DATASET EXCERPTS:

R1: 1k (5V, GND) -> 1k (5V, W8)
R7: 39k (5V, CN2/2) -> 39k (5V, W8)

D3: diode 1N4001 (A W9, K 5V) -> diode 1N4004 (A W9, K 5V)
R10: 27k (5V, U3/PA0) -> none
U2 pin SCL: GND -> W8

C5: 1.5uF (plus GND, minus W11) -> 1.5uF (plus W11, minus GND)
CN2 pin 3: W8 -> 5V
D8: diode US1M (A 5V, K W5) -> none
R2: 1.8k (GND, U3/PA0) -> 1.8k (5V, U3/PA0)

--

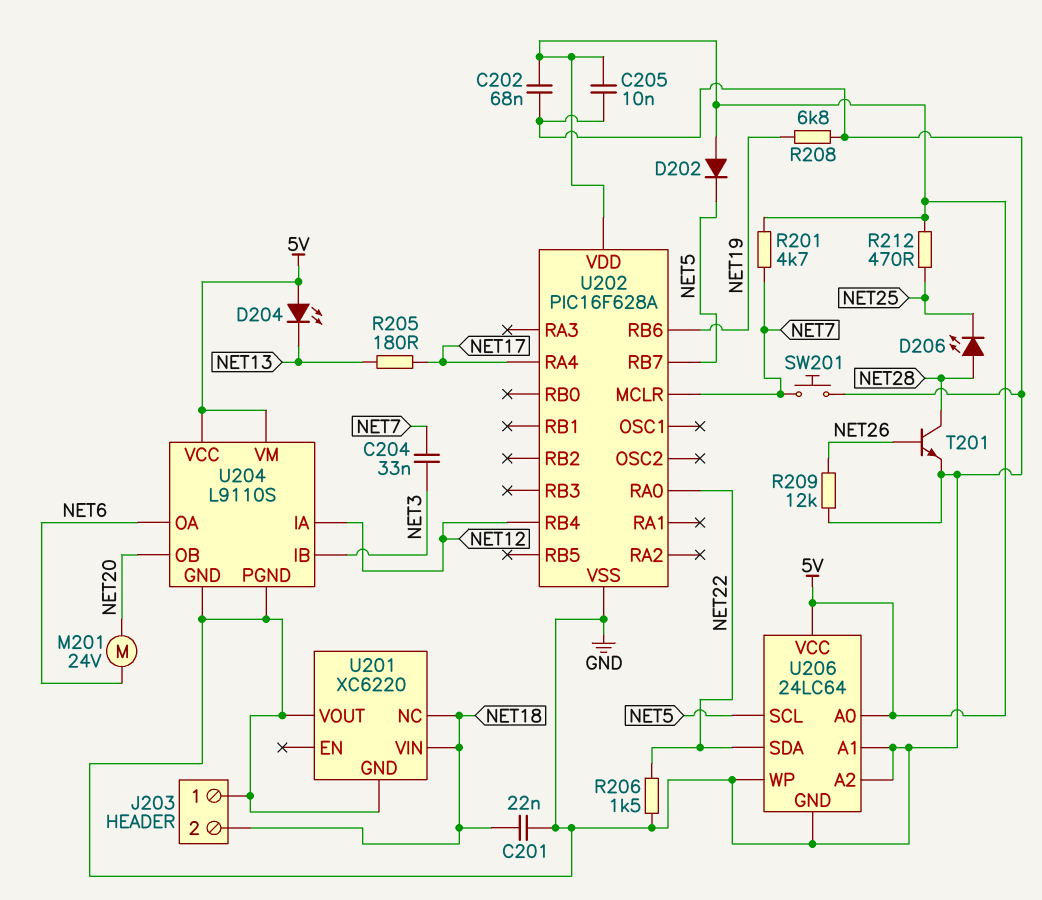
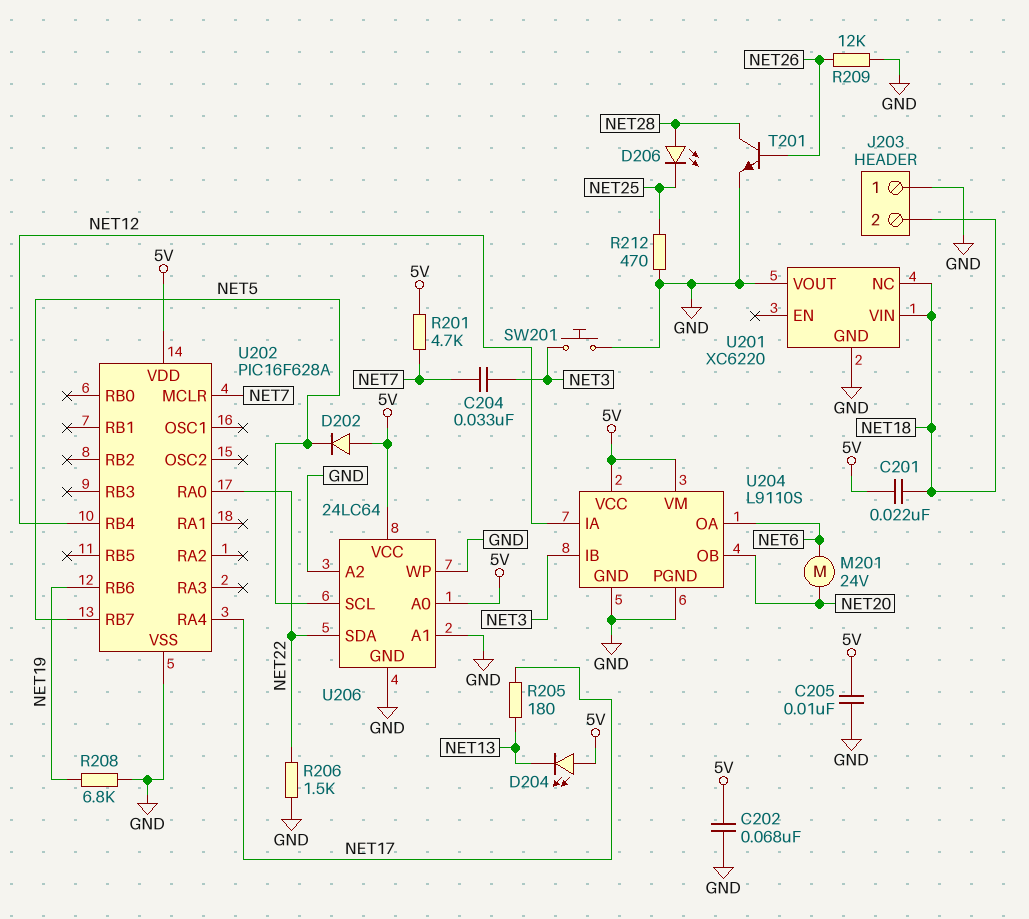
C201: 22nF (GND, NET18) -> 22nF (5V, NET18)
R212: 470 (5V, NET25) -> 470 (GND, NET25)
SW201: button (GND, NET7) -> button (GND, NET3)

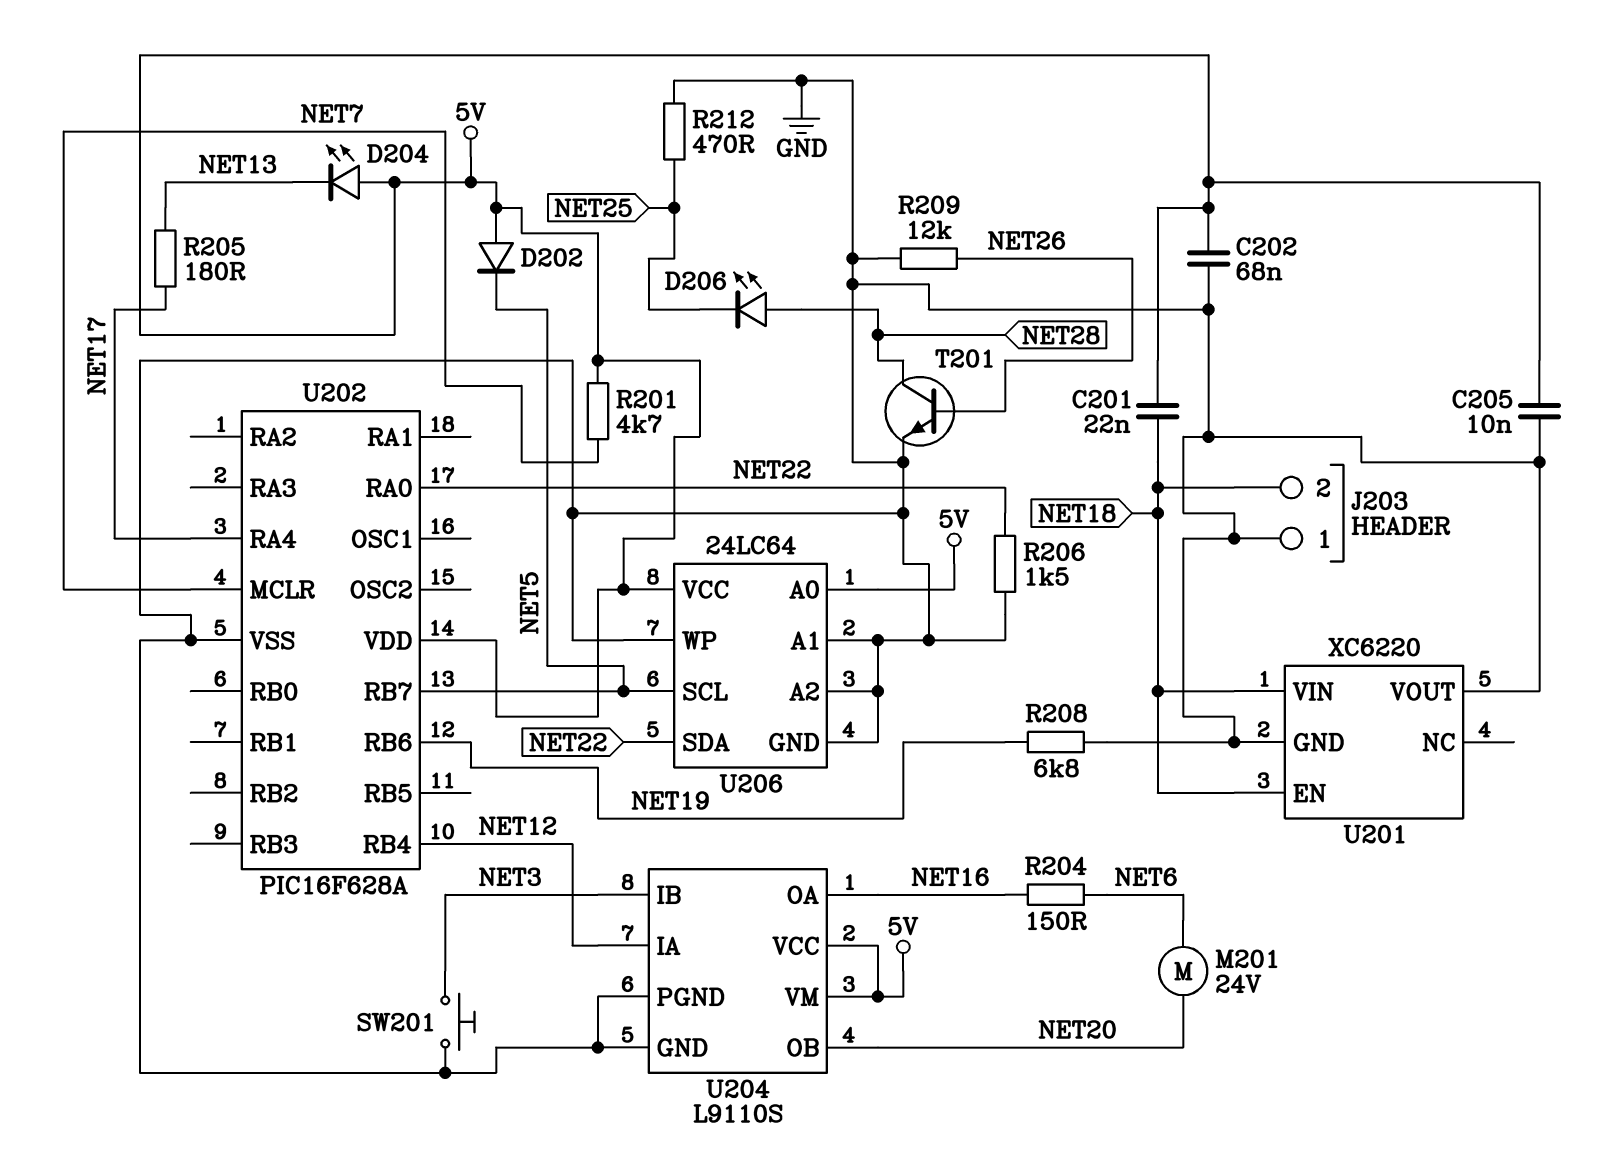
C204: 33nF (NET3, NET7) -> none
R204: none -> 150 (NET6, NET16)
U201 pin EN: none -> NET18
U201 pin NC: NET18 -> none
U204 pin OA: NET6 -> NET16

REQUIRED WORK:
Retype, exactly and in full, the lines above from the one containing "C204: 33nF (NET3, NET7) -> none" through the one containing "U204 pin OA: NET6 -> NET16".

REPLY TO THE EXERCISE:
C204: 33nF (NET3, NET7) -> none
R204: none -> 150 (NET6, NET16)
U201 pin EN: none -> NET18
U201 pin NC: NET18 -> none
U204 pin OA: NET6 -> NET16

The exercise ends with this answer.